Stored records:
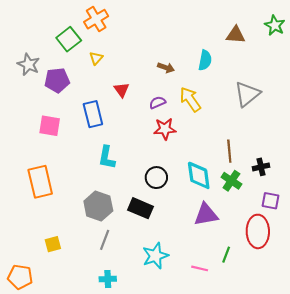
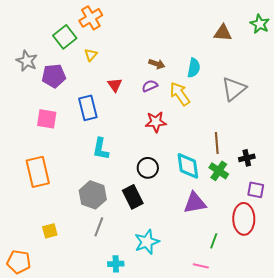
cyan semicircle: (205, 60) -> (194, 68), moved
purple semicircle: (157, 103) -> (150, 86), moved
black rectangle: (141, 208) -> (133, 197), turned 40
pink line: (200, 268) -> (201, 266), moved
cyan cross: (108, 279) -> (116, 264), moved

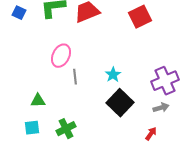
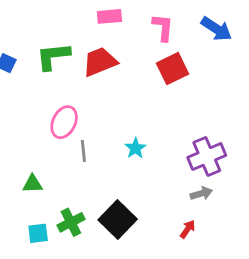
black square: (120, 103) -> (118, 220), moved
cyan square: (32, 128) -> (38, 233), moved

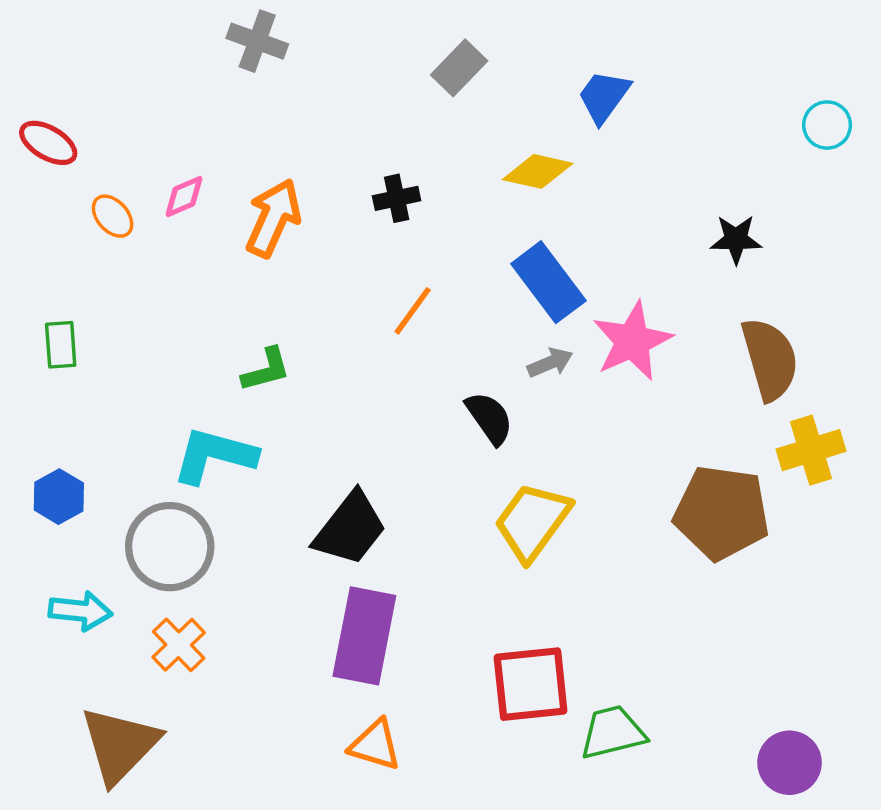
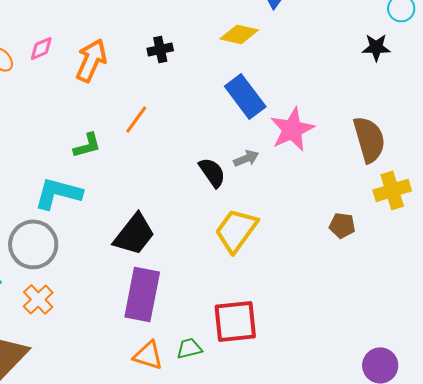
black star: (736, 239) -> (376, 47), moved
orange line: (413, 311) -> (136, 119), moved
gray arrow: (550, 363) -> (246, 158), moved
brown pentagon: (722, 513) -> (342, 225), size x0.5
green trapezoid: (613, 732) -> (189, 348), moved, size x0.7

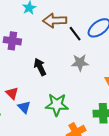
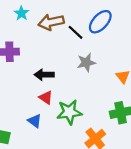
black arrow: (40, 67) -> (44, 75), turned -54
red triangle: (12, 93) -> (46, 98), moved

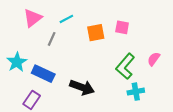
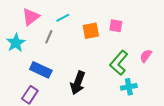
cyan star: (17, 62) -> (16, 43), moved
black arrow: (82, 87) -> (78, 83), turned 90

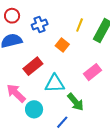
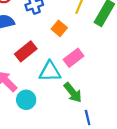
pink rectangle: (93, 72) -> (74, 58), moved
blue line: (62, 122) -> (88, 117), moved, turned -56

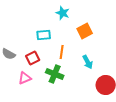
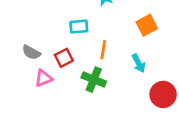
orange square: (85, 31) -> (147, 25), moved
pink triangle: (25, 78) -> (43, 78), moved

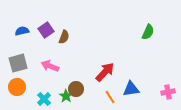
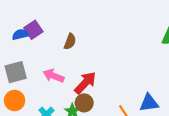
purple square: (46, 30) -> (33, 30), moved
red arrow: (105, 72) -> (85, 83), moved

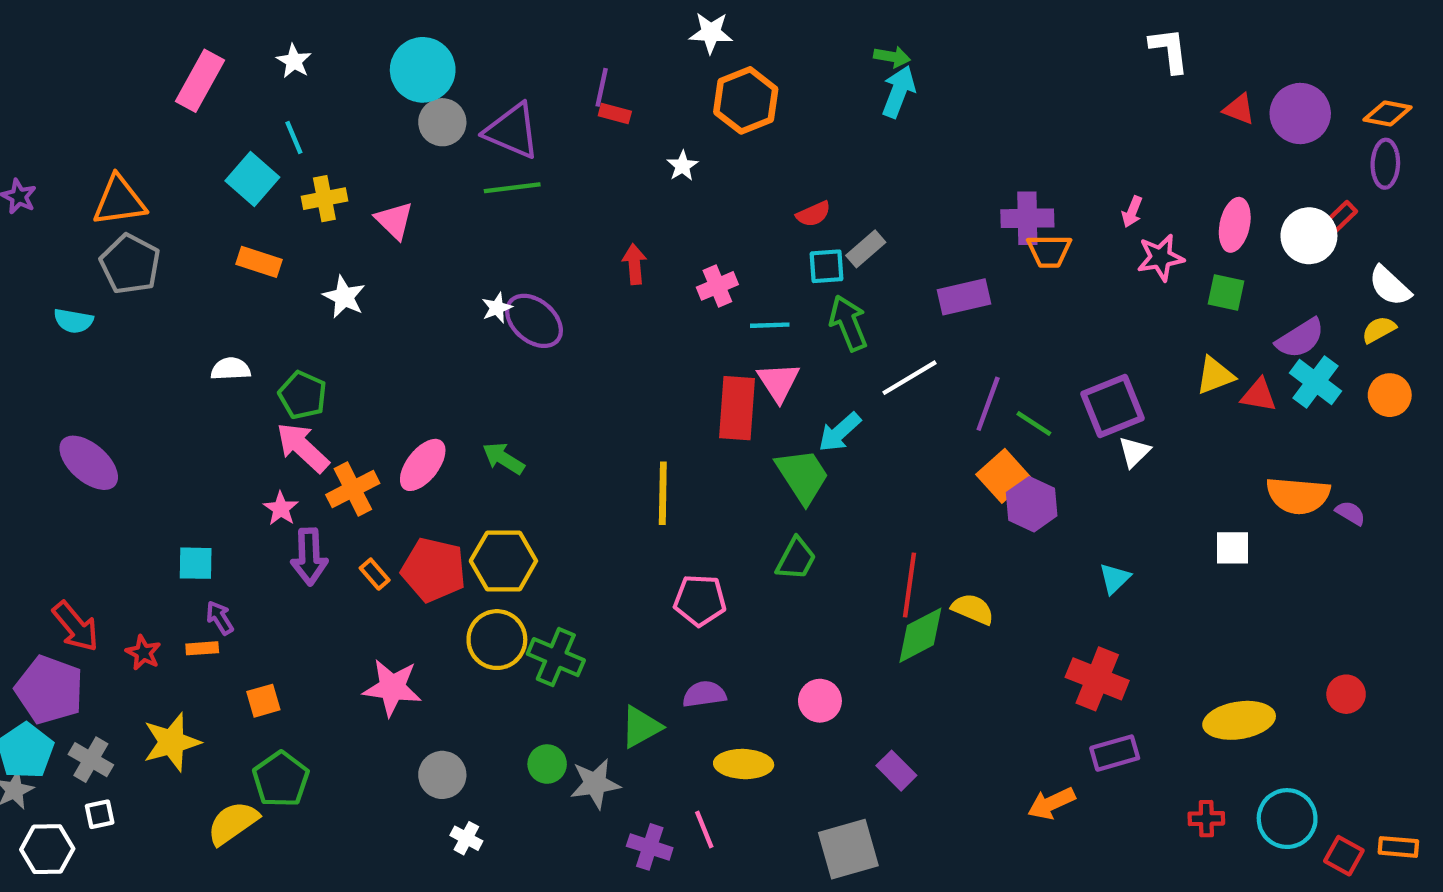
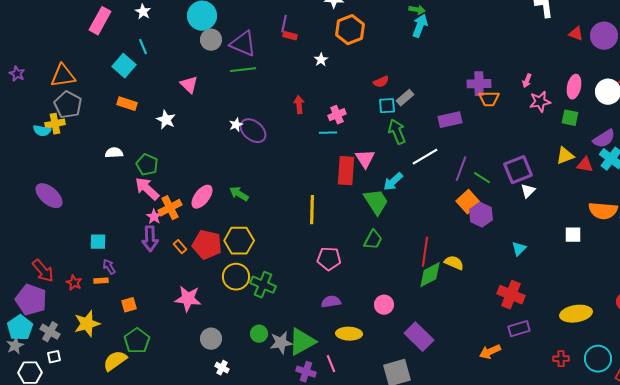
yellow cross: (324, 199) -> (55, 124), moved
cyan line: (770, 325) -> (328, 133), moved
pink star: (281, 509) -> (154, 217), moved
green triangle: (641, 727) -> (302, 342), moved, size x1.4
purple rectangle: (896, 771) -> (419, 337), size x1.6

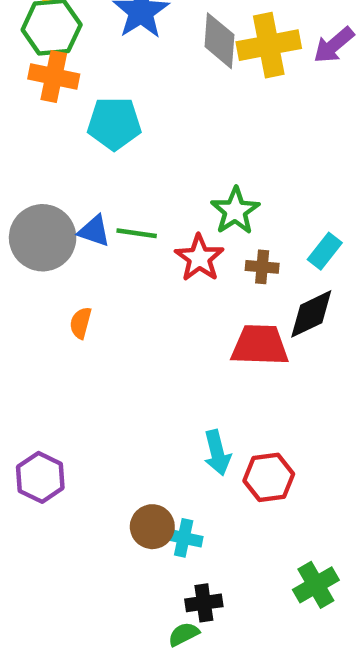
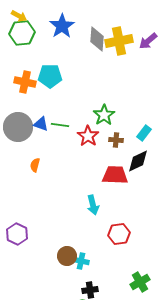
orange cross: (54, 76) -> (25, 82), moved
cyan arrow: (217, 453) -> (93, 205), moved

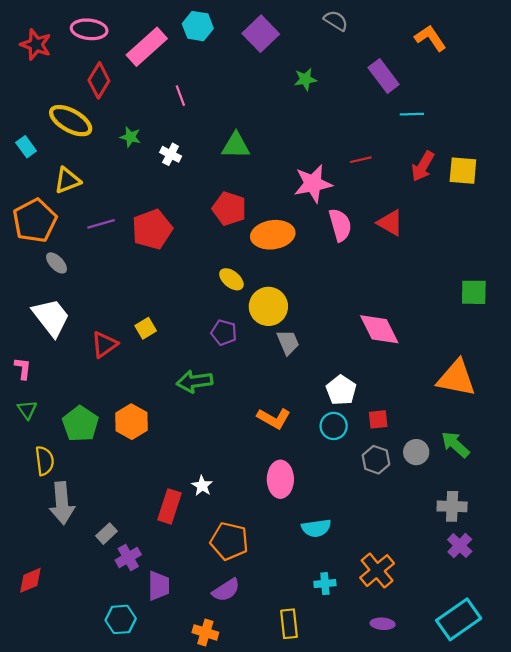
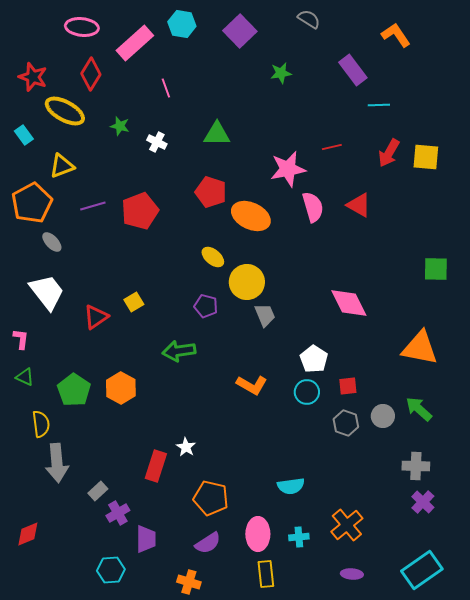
red star: (36, 45) -> (33, 77), moved
orange ellipse: (273, 235) -> (251, 216), turned 33
green triangle: (27, 410) -> (25, 377), turned -30
pink ellipse: (280, 479) -> (258, 534), moved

- Work task -
What do the entries above read from the line containing "black rectangle: (141, 208)" through the line containing "yellow cross: (324, 199) -> (55, 124), moved"? Output those lines exactly, both ends included, with the pictures left out.

- Reply -
black rectangle: (141, 208) -> (133, 197), turned 40
pink line: (200, 268) -> (201, 266), moved
cyan cross: (108, 279) -> (116, 264), moved

black square: (120, 103) -> (118, 220), moved
cyan square: (32, 128) -> (38, 233), moved

black star: (736, 239) -> (376, 47), moved
orange line: (413, 311) -> (136, 119), moved
gray arrow: (550, 363) -> (246, 158), moved
brown pentagon: (722, 513) -> (342, 225), size x0.5
green trapezoid: (613, 732) -> (189, 348), moved, size x0.7

black arrow: (40, 67) -> (44, 75), turned -54
red triangle: (12, 93) -> (46, 98), moved

cyan star: (17, 62) -> (16, 43), moved
black arrow: (82, 87) -> (78, 83), turned 90

pink rectangle: (93, 72) -> (74, 58), moved
blue line: (62, 122) -> (88, 117), moved, turned -56

orange square: (85, 31) -> (147, 25), moved
pink triangle: (25, 78) -> (43, 78), moved

purple square: (46, 30) -> (33, 30), moved
red arrow: (105, 72) -> (85, 83), moved

yellow cross: (324, 199) -> (55, 124), moved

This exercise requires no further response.